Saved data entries

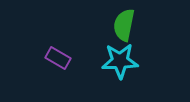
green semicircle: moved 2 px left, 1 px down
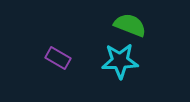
green semicircle: moved 6 px right; rotated 100 degrees clockwise
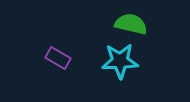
green semicircle: moved 1 px right, 1 px up; rotated 8 degrees counterclockwise
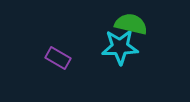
cyan star: moved 14 px up
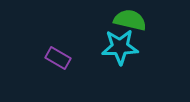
green semicircle: moved 1 px left, 4 px up
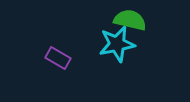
cyan star: moved 3 px left, 3 px up; rotated 9 degrees counterclockwise
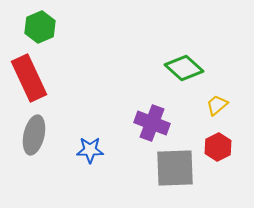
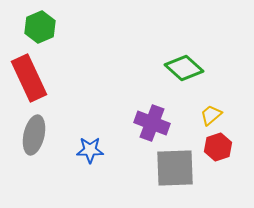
yellow trapezoid: moved 6 px left, 10 px down
red hexagon: rotated 8 degrees clockwise
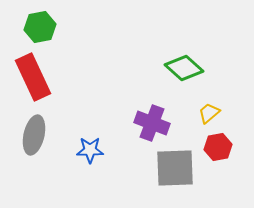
green hexagon: rotated 12 degrees clockwise
red rectangle: moved 4 px right, 1 px up
yellow trapezoid: moved 2 px left, 2 px up
red hexagon: rotated 8 degrees clockwise
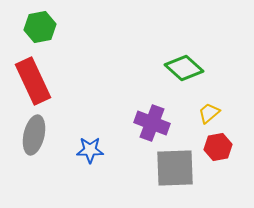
red rectangle: moved 4 px down
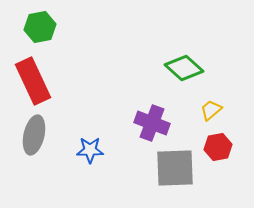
yellow trapezoid: moved 2 px right, 3 px up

**To do:** Print every line of the entries above word for word, leaving out the pictures.

**The result:**
green semicircle: moved 2 px left, 1 px down
green semicircle: moved 6 px right; rotated 100 degrees clockwise
green semicircle: moved 1 px right, 1 px up; rotated 8 degrees counterclockwise
cyan star: moved 14 px up
green semicircle: moved 1 px left, 4 px up
cyan star: moved 3 px left, 3 px up; rotated 9 degrees counterclockwise
yellow trapezoid: moved 6 px left, 10 px down
red hexagon: rotated 8 degrees clockwise
green hexagon: rotated 12 degrees clockwise
red rectangle: moved 4 px right, 1 px up
yellow trapezoid: moved 2 px left, 2 px up
red hexagon: rotated 8 degrees clockwise
red rectangle: moved 4 px down
yellow trapezoid: moved 2 px right, 3 px up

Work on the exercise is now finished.